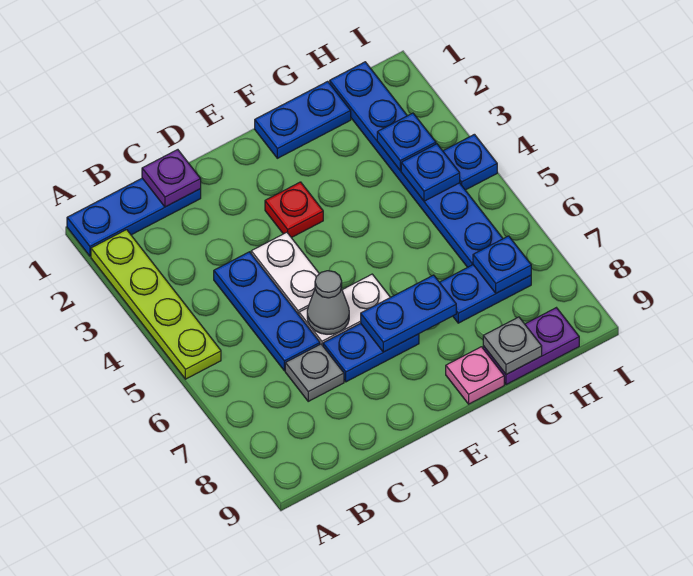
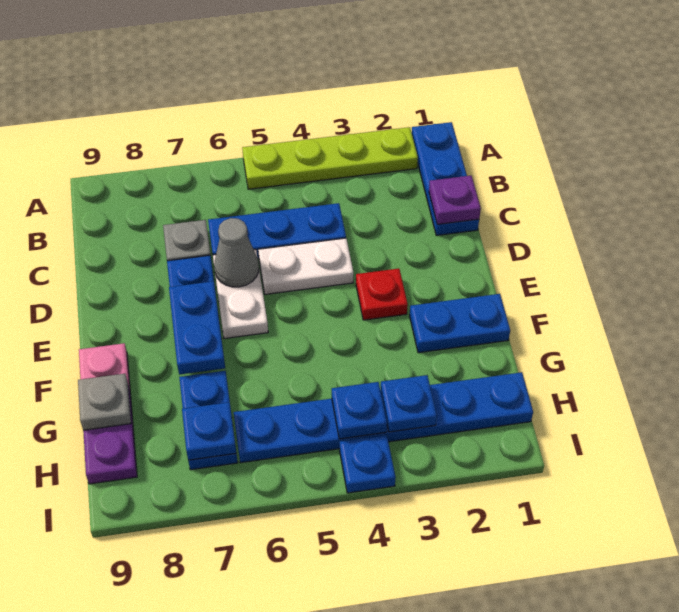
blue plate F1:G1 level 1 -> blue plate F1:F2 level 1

--

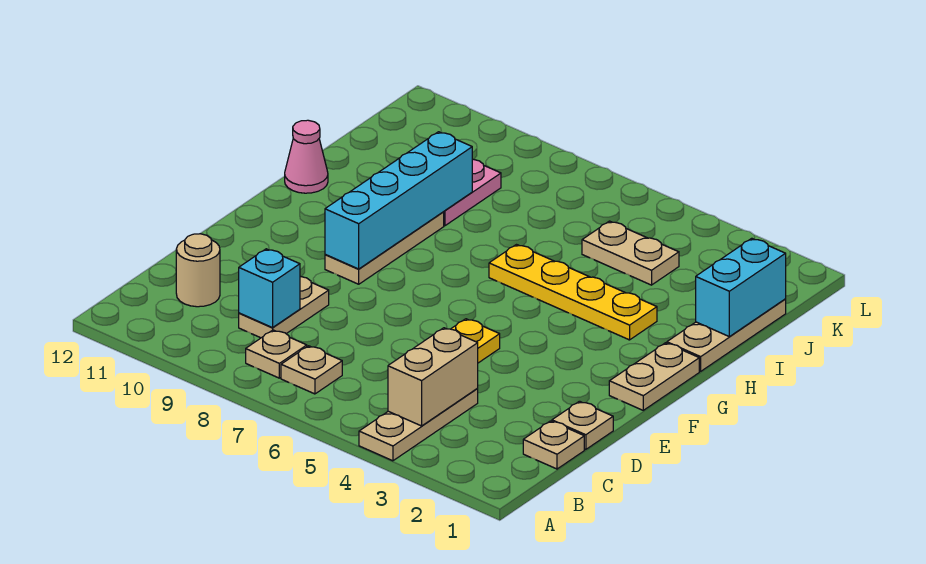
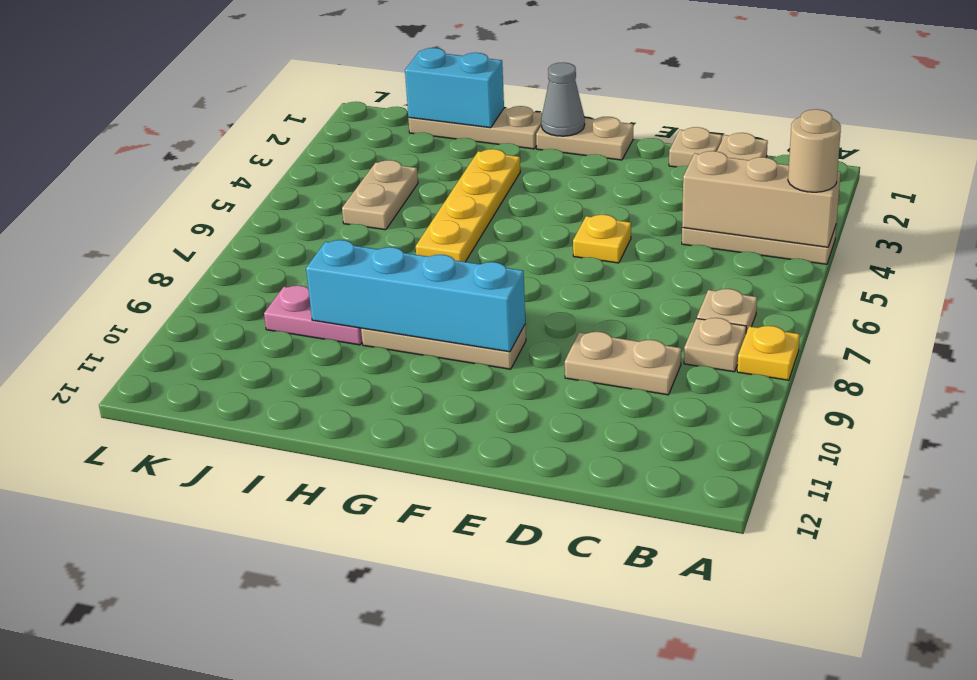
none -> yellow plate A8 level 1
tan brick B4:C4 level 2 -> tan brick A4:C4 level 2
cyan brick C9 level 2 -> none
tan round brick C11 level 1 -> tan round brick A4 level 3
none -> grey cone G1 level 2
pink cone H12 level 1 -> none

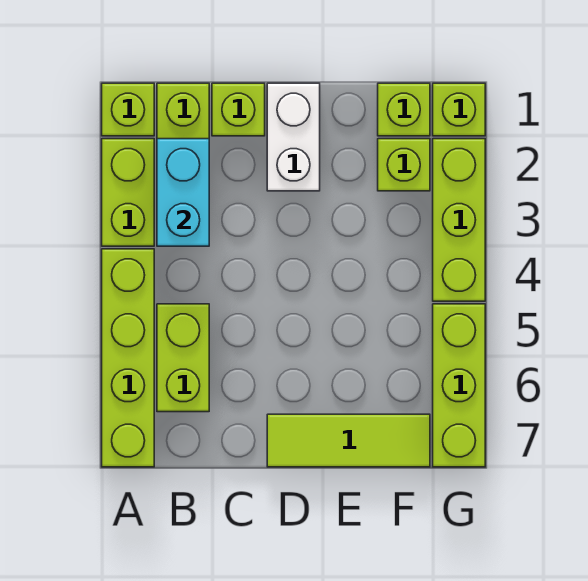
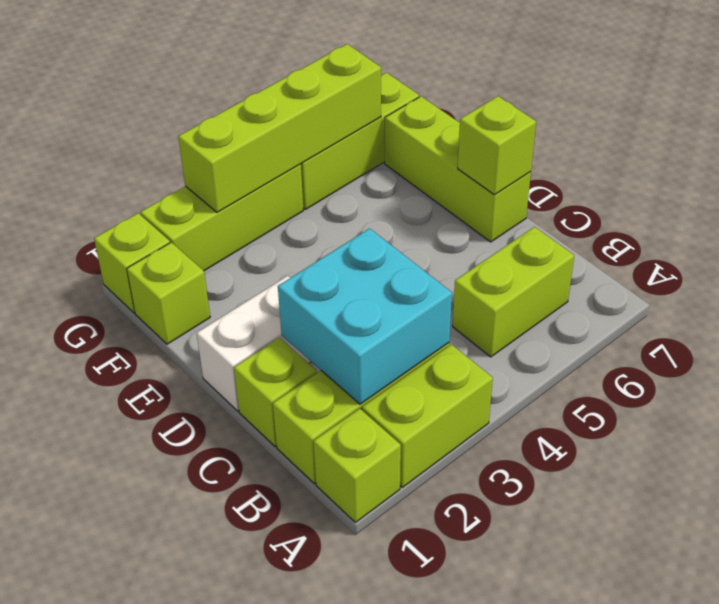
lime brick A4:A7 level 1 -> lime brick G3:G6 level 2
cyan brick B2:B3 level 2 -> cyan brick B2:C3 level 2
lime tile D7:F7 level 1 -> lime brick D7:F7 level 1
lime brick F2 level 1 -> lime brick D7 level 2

▶ [Problem statement] Find all the lines with "lime" in the data and copy them.

▶ [Exercise result]
lime brick A4:A7 level 1 -> lime brick G3:G6 level 2
lime tile D7:F7 level 1 -> lime brick D7:F7 level 1
lime brick F2 level 1 -> lime brick D7 level 2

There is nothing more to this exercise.